▸ Work instructions
Would you please copy every line from the records that contains the word "BARO"?
** Opening Task material block **
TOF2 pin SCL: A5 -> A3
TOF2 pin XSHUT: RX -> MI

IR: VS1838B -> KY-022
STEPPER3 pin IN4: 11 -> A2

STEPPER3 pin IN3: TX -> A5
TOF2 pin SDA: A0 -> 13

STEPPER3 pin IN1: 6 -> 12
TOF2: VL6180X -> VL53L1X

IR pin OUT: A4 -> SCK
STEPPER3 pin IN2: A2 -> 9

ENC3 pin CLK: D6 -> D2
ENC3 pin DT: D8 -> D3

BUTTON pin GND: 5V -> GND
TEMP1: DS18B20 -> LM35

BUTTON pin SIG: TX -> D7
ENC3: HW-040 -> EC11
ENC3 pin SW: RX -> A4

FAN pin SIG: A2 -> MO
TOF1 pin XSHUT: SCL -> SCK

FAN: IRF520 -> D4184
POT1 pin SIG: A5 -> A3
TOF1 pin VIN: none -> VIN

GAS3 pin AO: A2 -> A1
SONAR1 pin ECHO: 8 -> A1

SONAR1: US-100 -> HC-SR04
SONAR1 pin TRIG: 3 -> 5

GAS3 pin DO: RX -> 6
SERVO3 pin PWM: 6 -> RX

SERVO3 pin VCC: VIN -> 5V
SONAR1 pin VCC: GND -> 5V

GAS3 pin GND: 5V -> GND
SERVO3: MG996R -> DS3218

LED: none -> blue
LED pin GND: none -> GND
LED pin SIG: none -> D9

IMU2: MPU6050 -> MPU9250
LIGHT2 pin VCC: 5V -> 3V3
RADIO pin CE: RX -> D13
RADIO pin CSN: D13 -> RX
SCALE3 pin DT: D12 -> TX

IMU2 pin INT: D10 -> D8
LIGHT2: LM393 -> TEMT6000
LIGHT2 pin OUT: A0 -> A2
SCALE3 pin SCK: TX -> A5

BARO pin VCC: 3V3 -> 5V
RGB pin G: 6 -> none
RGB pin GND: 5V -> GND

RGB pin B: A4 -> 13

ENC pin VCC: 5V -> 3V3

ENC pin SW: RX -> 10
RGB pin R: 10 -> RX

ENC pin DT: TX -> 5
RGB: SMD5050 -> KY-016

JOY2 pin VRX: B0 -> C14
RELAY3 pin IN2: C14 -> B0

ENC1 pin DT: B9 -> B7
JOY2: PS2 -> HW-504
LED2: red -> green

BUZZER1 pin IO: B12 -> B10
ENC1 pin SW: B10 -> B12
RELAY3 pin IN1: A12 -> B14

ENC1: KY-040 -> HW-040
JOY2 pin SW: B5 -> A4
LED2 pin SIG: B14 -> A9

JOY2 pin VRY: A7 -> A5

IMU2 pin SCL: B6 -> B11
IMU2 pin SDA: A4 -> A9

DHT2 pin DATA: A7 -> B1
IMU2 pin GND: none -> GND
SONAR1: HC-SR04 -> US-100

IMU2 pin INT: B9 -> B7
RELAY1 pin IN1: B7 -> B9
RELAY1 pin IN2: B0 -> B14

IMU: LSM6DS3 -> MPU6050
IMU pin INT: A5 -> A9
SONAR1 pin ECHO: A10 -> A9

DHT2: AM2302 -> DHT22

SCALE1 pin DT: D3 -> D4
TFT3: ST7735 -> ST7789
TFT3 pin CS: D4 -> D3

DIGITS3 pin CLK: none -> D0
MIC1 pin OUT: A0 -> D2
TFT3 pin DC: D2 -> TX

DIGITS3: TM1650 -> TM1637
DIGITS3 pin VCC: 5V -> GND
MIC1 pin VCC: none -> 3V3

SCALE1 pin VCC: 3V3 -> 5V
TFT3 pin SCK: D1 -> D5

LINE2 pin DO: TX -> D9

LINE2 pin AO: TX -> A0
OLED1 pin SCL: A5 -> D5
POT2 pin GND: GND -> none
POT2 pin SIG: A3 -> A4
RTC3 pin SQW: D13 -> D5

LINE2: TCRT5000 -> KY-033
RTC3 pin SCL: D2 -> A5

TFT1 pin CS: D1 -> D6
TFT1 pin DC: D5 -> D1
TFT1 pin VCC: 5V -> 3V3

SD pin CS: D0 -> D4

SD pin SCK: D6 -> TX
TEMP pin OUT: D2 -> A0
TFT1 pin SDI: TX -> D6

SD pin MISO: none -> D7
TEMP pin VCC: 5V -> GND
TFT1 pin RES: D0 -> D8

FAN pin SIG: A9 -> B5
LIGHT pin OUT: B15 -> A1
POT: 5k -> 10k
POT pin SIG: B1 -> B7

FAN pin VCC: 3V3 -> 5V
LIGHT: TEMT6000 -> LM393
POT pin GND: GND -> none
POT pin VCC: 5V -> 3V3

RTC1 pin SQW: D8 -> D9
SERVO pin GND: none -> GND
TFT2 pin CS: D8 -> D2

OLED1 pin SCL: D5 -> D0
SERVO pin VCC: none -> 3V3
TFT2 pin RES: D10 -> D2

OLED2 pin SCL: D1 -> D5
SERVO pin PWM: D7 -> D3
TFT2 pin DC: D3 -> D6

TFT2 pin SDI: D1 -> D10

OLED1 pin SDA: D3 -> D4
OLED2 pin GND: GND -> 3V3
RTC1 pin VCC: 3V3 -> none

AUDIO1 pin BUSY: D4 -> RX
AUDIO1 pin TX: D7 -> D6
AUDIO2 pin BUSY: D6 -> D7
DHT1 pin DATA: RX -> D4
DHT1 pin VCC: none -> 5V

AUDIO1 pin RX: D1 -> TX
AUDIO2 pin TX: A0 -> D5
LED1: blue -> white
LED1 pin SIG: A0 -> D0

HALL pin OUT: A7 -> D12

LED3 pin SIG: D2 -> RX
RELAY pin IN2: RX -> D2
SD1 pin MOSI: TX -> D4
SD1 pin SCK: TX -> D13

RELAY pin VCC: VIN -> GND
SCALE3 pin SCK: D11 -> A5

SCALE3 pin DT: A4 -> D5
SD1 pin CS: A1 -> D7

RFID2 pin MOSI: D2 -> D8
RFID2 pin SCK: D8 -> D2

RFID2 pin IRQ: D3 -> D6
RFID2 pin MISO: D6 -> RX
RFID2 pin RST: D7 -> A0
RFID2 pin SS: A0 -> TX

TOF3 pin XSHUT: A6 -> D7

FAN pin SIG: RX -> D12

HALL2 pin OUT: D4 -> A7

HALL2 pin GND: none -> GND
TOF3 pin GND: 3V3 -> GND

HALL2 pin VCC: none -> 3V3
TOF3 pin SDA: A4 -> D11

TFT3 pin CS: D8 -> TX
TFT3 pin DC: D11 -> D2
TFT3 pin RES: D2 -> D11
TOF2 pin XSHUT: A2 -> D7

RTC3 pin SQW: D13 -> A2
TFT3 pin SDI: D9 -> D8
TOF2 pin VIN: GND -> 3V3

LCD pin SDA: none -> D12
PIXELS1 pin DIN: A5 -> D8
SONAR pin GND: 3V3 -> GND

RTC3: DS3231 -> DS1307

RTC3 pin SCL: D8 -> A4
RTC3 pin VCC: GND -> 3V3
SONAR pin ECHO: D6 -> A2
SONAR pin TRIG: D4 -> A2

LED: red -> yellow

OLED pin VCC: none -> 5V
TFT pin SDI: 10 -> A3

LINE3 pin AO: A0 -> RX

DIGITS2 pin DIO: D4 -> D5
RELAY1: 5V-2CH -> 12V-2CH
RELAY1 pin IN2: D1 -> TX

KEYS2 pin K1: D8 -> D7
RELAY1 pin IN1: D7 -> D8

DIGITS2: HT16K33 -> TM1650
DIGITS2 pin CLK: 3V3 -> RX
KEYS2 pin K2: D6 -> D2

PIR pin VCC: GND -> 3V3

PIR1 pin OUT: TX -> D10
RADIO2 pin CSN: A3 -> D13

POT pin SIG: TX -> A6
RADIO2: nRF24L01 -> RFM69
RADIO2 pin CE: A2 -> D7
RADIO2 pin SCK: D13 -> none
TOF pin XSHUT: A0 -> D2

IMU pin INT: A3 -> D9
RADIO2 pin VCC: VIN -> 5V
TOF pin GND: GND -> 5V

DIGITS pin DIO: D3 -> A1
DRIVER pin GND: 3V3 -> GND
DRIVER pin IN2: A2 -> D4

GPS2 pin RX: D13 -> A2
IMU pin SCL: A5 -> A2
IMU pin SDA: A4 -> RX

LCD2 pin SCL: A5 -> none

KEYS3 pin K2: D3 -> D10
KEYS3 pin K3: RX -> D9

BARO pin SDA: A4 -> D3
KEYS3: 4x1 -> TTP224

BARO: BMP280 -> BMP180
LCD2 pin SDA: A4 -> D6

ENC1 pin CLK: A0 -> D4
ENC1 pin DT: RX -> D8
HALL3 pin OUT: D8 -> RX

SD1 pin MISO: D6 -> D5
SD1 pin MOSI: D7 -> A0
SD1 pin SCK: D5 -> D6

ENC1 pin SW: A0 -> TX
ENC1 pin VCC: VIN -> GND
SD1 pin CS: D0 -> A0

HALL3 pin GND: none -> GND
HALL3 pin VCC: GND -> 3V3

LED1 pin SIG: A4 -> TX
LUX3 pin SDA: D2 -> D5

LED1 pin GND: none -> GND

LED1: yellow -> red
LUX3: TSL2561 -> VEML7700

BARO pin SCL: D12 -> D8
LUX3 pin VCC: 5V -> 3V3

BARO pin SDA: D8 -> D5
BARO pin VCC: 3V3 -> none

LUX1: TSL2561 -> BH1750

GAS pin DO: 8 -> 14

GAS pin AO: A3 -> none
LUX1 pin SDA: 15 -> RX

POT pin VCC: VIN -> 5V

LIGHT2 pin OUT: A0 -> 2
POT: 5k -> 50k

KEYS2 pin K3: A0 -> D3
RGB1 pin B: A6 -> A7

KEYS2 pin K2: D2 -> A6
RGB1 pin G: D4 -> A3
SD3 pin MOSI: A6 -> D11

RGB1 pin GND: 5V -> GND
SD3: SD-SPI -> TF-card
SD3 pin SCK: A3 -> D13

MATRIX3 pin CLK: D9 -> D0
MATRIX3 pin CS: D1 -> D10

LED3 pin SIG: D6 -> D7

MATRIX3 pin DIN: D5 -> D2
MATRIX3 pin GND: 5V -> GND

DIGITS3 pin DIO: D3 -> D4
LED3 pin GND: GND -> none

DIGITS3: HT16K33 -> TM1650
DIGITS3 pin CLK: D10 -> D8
** Closing Task material block **
▸ Expected answer
BARO pin VCC: 3V3 -> 5V
BARO pin SDA: A4 -> D3
BARO: BMP280 -> BMP180
BARO pin SCL: D12 -> D8
BARO pin SDA: D8 -> D5
BARO pin VCC: 3V3 -> none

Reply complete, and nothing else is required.